**EXERCISE AIM**
Where a line of the data below has the string "switch", copy that line.

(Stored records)
▼▼▼

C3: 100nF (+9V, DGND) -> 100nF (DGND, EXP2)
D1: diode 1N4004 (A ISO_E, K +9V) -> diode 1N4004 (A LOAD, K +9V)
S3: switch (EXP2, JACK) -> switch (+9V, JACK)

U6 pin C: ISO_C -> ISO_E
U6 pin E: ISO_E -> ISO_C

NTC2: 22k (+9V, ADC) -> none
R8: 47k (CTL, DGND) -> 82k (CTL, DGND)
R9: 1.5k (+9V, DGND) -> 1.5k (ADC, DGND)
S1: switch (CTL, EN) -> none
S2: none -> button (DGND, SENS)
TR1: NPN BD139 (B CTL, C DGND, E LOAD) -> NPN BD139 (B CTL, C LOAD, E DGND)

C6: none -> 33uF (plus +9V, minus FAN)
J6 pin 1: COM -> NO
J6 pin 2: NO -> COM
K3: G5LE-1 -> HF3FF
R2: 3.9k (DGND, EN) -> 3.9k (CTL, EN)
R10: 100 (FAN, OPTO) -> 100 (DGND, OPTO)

▲▲▲
▼▼▼

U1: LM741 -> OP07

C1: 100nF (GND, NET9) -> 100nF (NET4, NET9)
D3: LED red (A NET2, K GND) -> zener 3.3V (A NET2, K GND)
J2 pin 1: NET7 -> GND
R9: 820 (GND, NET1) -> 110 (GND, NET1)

▲▲▲
▼▼▼

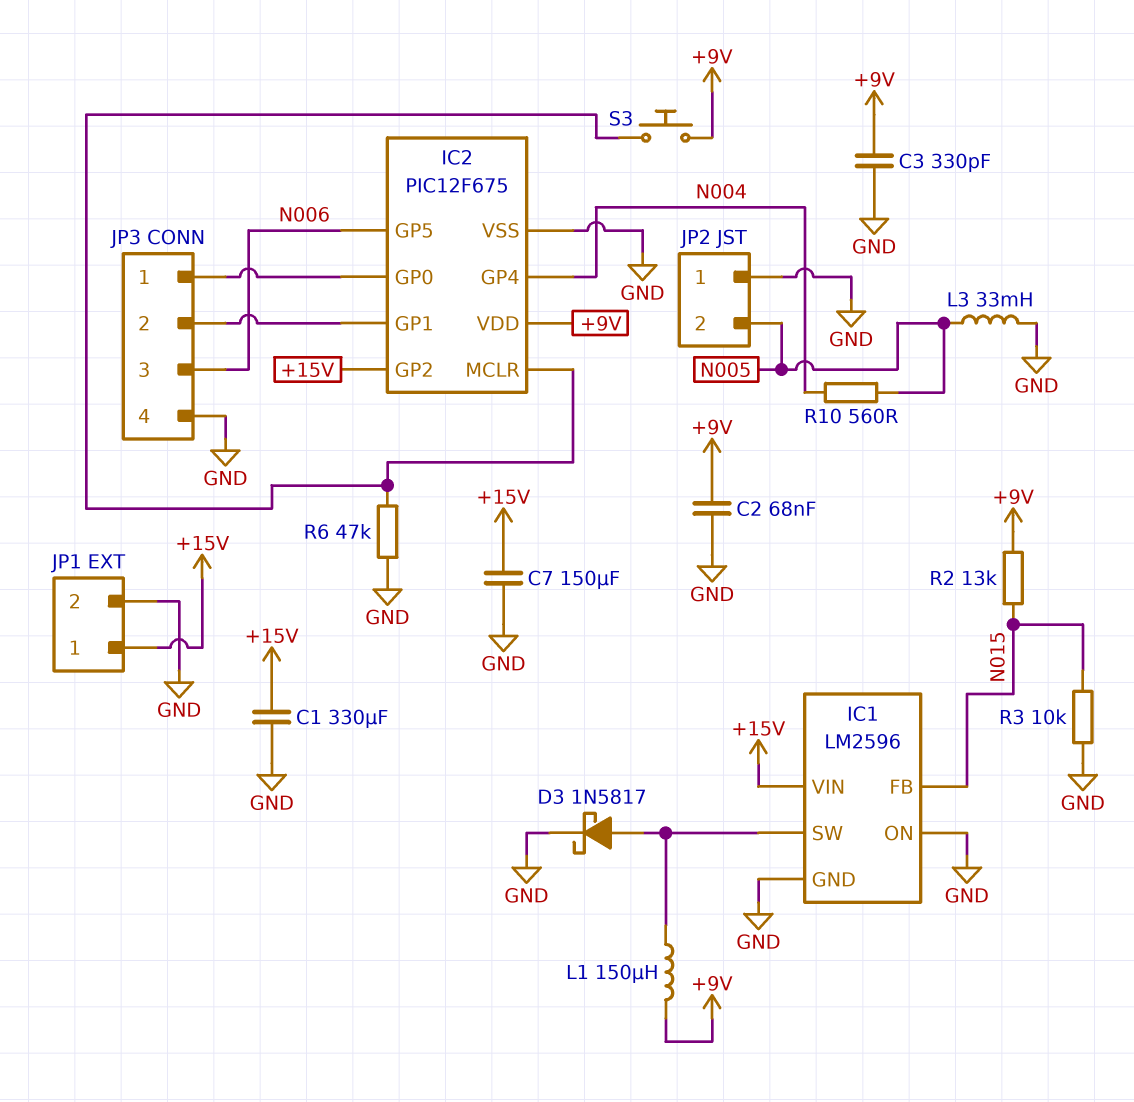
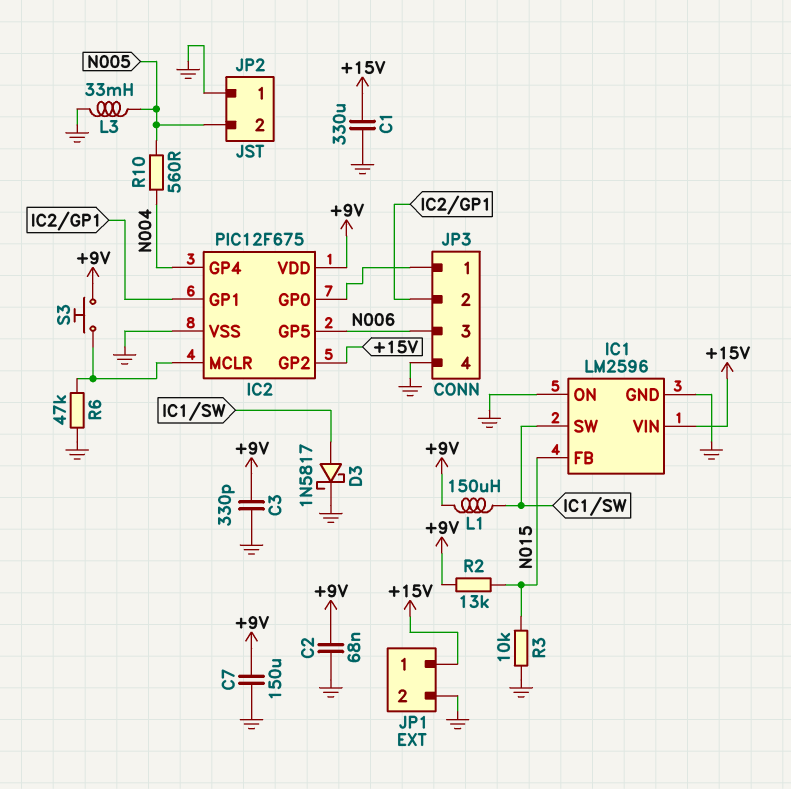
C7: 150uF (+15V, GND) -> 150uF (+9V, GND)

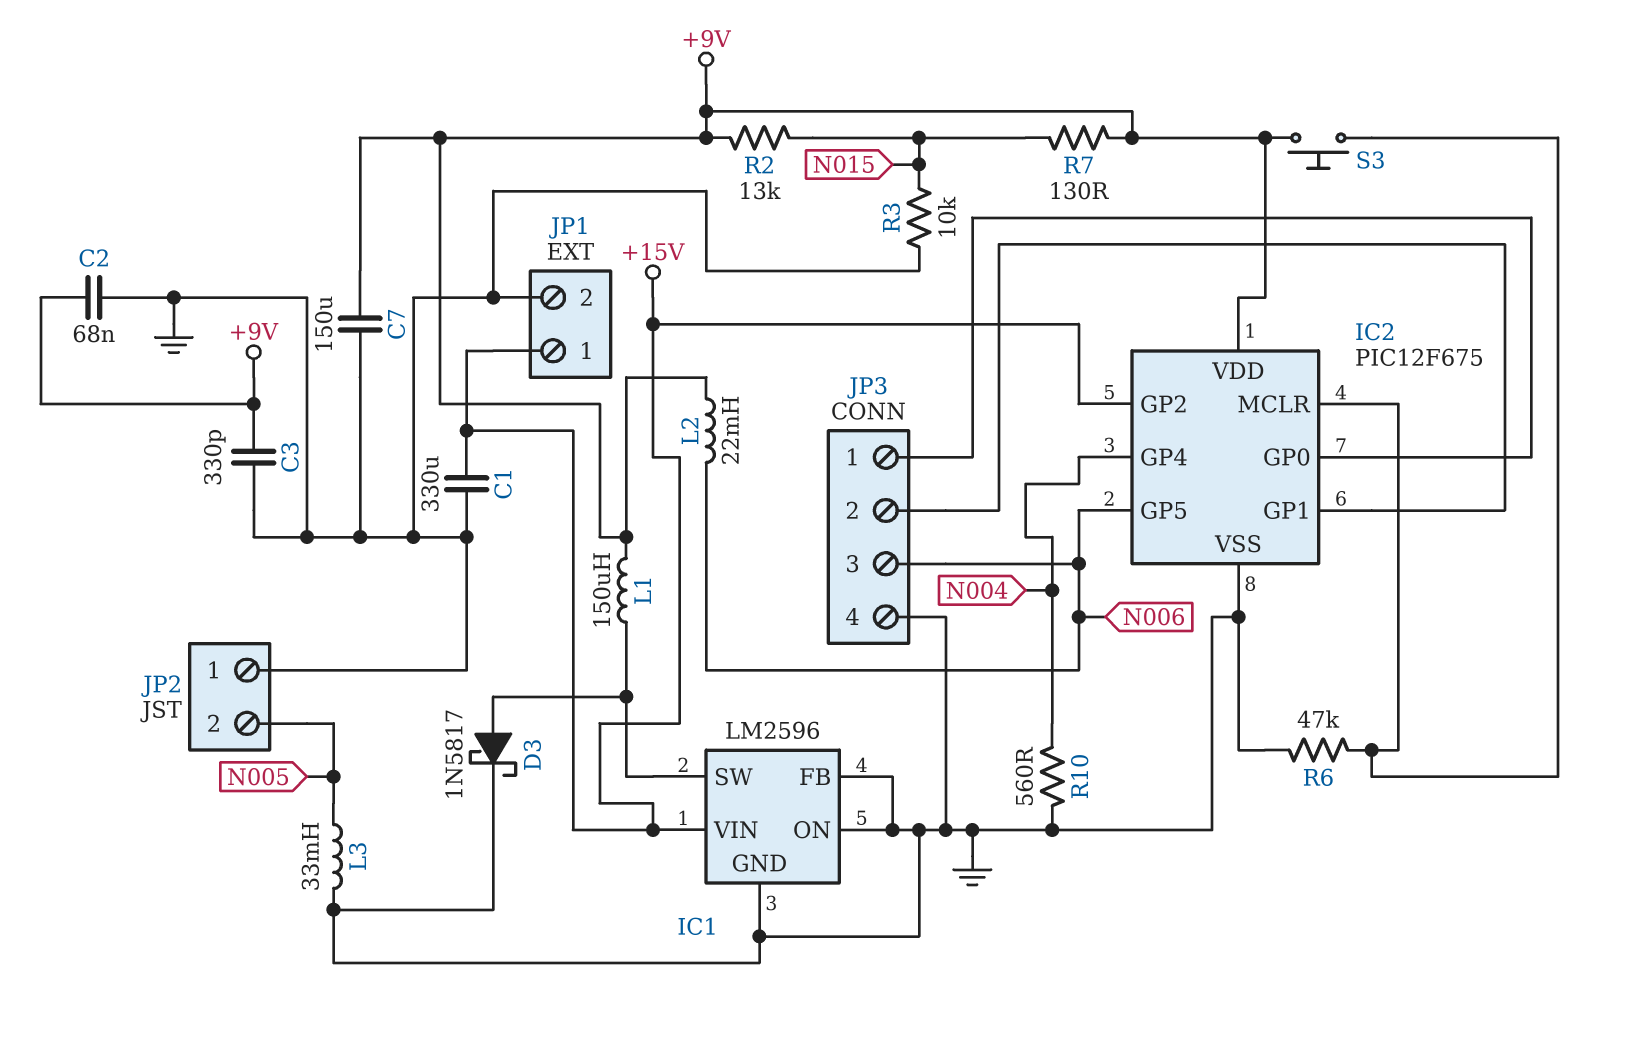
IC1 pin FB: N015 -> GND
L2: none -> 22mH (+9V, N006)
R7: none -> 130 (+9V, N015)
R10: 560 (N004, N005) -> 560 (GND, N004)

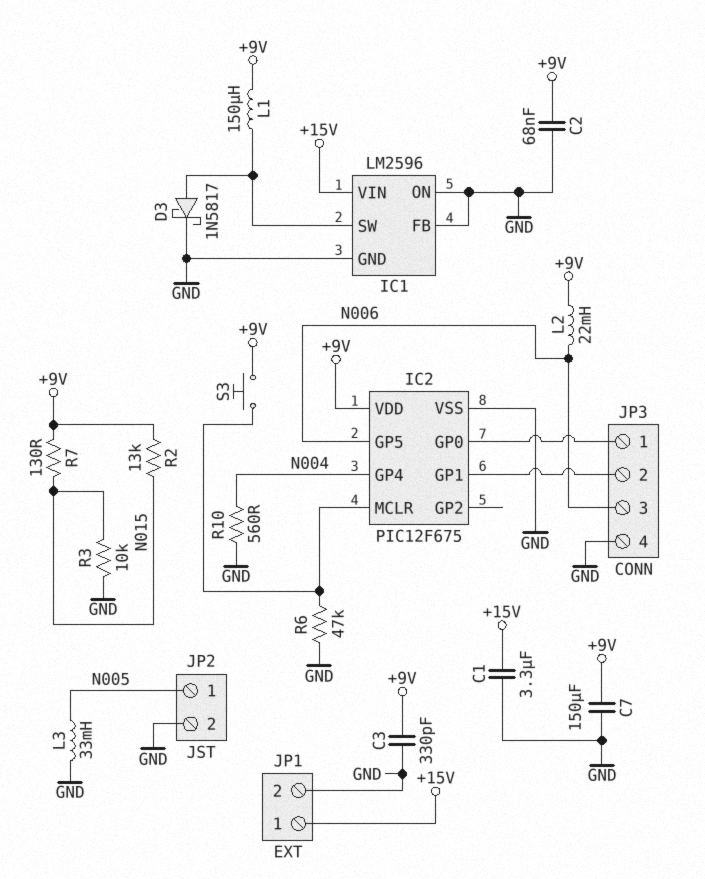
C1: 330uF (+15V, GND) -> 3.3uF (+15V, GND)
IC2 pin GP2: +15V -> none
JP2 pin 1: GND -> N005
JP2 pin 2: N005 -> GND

▲▲▲

**SOLUTION FOR THIS EXERCISE**
S3: switch (EXP2, JACK) -> switch (+9V, JACK)
S1: switch (CTL, EN) -> none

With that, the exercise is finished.